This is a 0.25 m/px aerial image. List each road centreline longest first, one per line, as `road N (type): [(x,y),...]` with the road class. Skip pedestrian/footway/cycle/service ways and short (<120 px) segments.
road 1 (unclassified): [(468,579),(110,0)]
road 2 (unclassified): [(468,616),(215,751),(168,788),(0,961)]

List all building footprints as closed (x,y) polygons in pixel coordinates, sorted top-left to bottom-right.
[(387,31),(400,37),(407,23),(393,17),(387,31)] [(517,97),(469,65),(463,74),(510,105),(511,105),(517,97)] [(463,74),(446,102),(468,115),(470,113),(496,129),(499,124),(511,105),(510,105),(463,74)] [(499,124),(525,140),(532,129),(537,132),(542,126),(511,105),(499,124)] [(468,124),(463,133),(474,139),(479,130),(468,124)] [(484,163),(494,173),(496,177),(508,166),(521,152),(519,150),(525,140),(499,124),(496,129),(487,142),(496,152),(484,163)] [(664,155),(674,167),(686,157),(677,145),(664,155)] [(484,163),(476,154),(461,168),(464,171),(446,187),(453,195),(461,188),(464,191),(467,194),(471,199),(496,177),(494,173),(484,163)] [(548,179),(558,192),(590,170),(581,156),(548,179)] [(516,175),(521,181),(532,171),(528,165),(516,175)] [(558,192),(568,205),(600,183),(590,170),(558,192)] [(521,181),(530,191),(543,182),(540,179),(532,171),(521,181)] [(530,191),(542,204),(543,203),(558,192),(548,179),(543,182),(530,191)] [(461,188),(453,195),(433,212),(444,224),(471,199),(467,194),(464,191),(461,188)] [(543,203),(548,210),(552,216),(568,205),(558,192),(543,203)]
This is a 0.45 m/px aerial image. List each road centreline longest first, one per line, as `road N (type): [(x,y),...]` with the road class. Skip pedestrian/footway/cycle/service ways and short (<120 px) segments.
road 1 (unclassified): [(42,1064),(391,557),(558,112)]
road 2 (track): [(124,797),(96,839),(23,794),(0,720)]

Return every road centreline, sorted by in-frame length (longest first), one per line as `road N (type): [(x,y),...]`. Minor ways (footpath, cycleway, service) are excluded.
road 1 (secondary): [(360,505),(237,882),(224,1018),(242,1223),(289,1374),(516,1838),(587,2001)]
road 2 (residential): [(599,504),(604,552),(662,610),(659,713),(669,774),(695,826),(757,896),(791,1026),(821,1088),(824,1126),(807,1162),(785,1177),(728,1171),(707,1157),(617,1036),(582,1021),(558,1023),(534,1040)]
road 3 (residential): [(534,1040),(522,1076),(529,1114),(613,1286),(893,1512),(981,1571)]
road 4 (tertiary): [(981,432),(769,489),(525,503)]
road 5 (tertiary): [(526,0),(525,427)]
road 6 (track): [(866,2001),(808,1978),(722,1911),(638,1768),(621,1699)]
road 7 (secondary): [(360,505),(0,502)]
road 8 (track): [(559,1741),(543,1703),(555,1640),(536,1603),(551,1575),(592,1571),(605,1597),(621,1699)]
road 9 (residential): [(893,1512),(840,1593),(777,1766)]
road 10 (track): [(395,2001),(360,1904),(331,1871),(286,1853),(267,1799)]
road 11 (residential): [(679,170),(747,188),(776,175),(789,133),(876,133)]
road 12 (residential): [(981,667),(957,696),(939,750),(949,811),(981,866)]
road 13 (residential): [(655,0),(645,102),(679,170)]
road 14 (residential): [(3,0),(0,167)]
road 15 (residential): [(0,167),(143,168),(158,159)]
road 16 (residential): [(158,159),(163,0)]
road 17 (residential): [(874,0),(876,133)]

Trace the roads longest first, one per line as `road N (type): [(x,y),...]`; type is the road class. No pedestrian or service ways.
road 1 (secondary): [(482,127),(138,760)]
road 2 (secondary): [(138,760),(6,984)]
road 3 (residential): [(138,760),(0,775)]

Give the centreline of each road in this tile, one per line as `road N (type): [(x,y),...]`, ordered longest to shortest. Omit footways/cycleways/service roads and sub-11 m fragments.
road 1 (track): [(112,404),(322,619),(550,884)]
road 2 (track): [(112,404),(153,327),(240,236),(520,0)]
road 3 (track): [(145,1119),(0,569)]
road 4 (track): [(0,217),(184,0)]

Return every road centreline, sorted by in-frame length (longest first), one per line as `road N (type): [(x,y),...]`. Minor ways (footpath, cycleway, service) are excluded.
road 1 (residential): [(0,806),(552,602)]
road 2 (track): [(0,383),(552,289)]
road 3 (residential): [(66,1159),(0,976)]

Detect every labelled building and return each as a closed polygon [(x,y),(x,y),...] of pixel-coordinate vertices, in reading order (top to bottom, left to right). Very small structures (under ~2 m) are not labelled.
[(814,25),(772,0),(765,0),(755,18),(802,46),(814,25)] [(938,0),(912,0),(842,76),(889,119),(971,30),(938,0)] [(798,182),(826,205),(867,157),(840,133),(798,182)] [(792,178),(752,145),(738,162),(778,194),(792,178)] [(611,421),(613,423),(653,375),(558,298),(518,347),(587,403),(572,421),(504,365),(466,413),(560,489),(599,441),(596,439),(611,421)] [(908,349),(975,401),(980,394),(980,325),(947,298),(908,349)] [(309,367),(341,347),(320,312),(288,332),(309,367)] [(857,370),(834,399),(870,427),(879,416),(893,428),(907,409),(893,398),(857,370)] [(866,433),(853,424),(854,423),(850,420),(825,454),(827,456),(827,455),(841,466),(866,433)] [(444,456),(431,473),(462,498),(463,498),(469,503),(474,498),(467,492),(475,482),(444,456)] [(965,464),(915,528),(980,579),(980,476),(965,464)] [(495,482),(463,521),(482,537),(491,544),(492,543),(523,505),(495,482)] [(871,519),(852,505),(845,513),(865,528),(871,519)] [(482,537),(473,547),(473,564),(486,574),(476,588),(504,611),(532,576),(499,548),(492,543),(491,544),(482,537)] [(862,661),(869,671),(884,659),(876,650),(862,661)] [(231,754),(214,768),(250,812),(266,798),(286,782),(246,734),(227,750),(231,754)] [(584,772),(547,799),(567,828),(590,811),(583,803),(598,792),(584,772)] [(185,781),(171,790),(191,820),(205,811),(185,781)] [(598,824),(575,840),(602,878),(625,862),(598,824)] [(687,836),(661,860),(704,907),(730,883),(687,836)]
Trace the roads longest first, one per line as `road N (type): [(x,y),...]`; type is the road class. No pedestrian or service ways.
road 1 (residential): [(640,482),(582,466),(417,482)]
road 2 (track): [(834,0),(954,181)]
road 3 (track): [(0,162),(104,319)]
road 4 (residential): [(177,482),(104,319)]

**What is required:** Using the exact wording, transcribe all the records above.

**Output:**
This is a 0.25 m/px aerial image. List each road centreline longest first, one per line, as `road N (type): [(x,y),...]` with the road class. Skip pedestrian/footway/cycle/service ways and short (<120 px) segments.
road 1 (unclassified): [(468,579),(110,0)]
road 2 (unclassified): [(468,616),(215,751),(168,788),(0,961)]

List all building footprints as closed (x,y) polygons in pixel coordinates, sorted top-left to bottom-right.
[(387,31),(400,37),(407,23),(393,17),(387,31)] [(517,97),(469,65),(463,74),(510,105),(511,105),(517,97)] [(463,74),(446,102),(468,115),(470,113),(496,129),(499,124),(511,105),(510,105),(463,74)] [(499,124),(525,140),(532,129),(537,132),(542,126),(511,105),(499,124)] [(468,124),(463,133),(474,139),(479,130),(468,124)] [(484,163),(494,173),(496,177),(508,166),(521,152),(519,150),(525,140),(499,124),(496,129),(487,142),(496,152),(484,163)] [(664,155),(674,167),(686,157),(677,145),(664,155)] [(484,163),(476,154),(461,168),(464,171),(446,187),(453,195),(461,188),(464,191),(467,194),(471,199),(496,177),(494,173),(484,163)] [(548,179),(558,192),(590,170),(581,156),(548,179)] [(516,175),(521,181),(532,171),(528,165),(516,175)] [(558,192),(568,205),(600,183),(590,170),(558,192)] [(521,181),(530,191),(543,182),(540,179),(532,171),(521,181)] [(530,191),(542,204),(543,203),(558,192),(548,179),(543,182),(530,191)] [(461,188),(453,195),(433,212),(444,224),(471,199),(467,194),(464,191),(461,188)] [(543,203),(548,210),(552,216),(568,205),(558,192),(543,203)]
This is a 0.45 m/px aerial image. List each road centreline longest first, one per line, as `road N (type): [(x,y),...]` with the road class. Skip pedestrian/footway/cycle/service ways and short (<120 px) segments.
road 1 (unclassified): [(42,1064),(391,557),(558,112)]
road 2 (track): [(124,797),(96,839),(23,794),(0,720)]

Return every road centreline, sorted by in-frame length (longest first), one per line as `road N (type): [(x,y),...]`. Minor ways (footpath, cycleway, service) are excluded.
road 1 (secondary): [(360,505),(237,882),(224,1018),(242,1223),(289,1374),(516,1838),(587,2001)]
road 2 (residential): [(599,504),(604,552),(662,610),(659,713),(669,774),(695,826),(757,896),(791,1026),(821,1088),(824,1126),(807,1162),(785,1177),(728,1171),(707,1157),(617,1036),(582,1021),(558,1023),(534,1040)]
road 3 (residential): [(534,1040),(522,1076),(529,1114),(613,1286),(893,1512),(981,1571)]
road 4 (tertiary): [(981,432),(769,489),(525,503)]
road 5 (tertiary): [(526,0),(525,427)]
road 6 (track): [(866,2001),(808,1978),(722,1911),(638,1768),(621,1699)]
road 7 (secondary): [(360,505),(0,502)]
road 8 (track): [(559,1741),(543,1703),(555,1640),(536,1603),(551,1575),(592,1571),(605,1597),(621,1699)]
road 9 (residential): [(893,1512),(840,1593),(777,1766)]
road 10 (track): [(395,2001),(360,1904),(331,1871),(286,1853),(267,1799)]
road 11 (residential): [(679,170),(747,188),(776,175),(789,133),(876,133)]
road 12 (residential): [(981,667),(957,696),(939,750),(949,811),(981,866)]
road 13 (residential): [(655,0),(645,102),(679,170)]
road 14 (residential): [(3,0),(0,167)]
road 15 (residential): [(0,167),(143,168),(158,159)]
road 16 (residential): [(158,159),(163,0)]
road 17 (residential): [(874,0),(876,133)]

Trace the roads longest first, one per line as `road N (type): [(x,y),...]`; type is the road class. No pedestrian or service ways.
road 1 (secondary): [(482,127),(138,760)]
road 2 (secondary): [(138,760),(6,984)]
road 3 (residential): [(138,760),(0,775)]

Give the centreline of each road in this tile, one per line as `road N (type): [(x,y),...]`, ordered longest to shortest. Omit footways/cycleways/service roads and sub-11 m fragments.
road 1 (track): [(112,404),(322,619),(550,884)]
road 2 (track): [(112,404),(153,327),(240,236),(520,0)]
road 3 (track): [(145,1119),(0,569)]
road 4 (track): [(0,217),(184,0)]

Return every road centreline, sorted by in-frame length (longest first), one per line as `road N (type): [(x,y),...]`. Minor ways (footpath, cycleway, service) are excluded.
road 1 (residential): [(0,806),(552,602)]
road 2 (track): [(0,383),(552,289)]
road 3 (residential): [(66,1159),(0,976)]

Detect every labelled building and return each as a closed polygon [(x,y),(x,y),...] of pixel-coordinate vertices, in reading order (top to bottom, left to right). Very small structures (under ~2 m) are not labelled.
[(814,25),(772,0),(765,0),(755,18),(802,46),(814,25)] [(938,0),(912,0),(842,76),(889,119),(971,30),(938,0)] [(798,182),(826,205),(867,157),(840,133),(798,182)] [(792,178),(752,145),(738,162),(778,194),(792,178)] [(611,421),(613,423),(653,375),(558,298),(518,347),(587,403),(572,421),(504,365),(466,413),(560,489),(599,441),(596,439),(611,421)] [(908,349),(975,401),(980,394),(980,325),(947,298),(908,349)] [(309,367),(341,347),(320,312),(288,332),(309,367)] [(857,370),(834,399),(870,427),(879,416),(893,428),(907,409),(893,398),(857,370)] [(866,433),(853,424),(854,423),(850,420),(825,454),(827,456),(827,455),(841,466),(866,433)] [(444,456),(431,473),(462,498),(463,498),(469,503),(474,498),(467,492),(475,482),(444,456)] [(965,464),(915,528),(980,579),(980,476),(965,464)] [(495,482),(463,521),(482,537),(491,544),(492,543),(523,505),(495,482)] [(871,519),(852,505),(845,513),(865,528),(871,519)] [(482,537),(473,547),(473,564),(486,574),(476,588),(504,611),(532,576),(499,548),(492,543),(491,544),(482,537)] [(862,661),(869,671),(884,659),(876,650),(862,661)] [(231,754),(214,768),(250,812),(266,798),(286,782),(246,734),(227,750),(231,754)] [(584,772),(547,799),(567,828),(590,811),(583,803),(598,792),(584,772)] [(185,781),(171,790),(191,820),(205,811),(185,781)] [(598,824),(575,840),(602,878),(625,862),(598,824)] [(687,836),(661,860),(704,907),(730,883),(687,836)]
Trace the roads longest first, one per line as `road N (type): [(x,y),...]`; type is the road class. No pedestrian or service ways.
road 1 (residential): [(640,482),(582,466),(417,482)]
road 2 (track): [(834,0),(954,181)]
road 3 (track): [(0,162),(104,319)]
road 4 (residential): [(177,482),(104,319)]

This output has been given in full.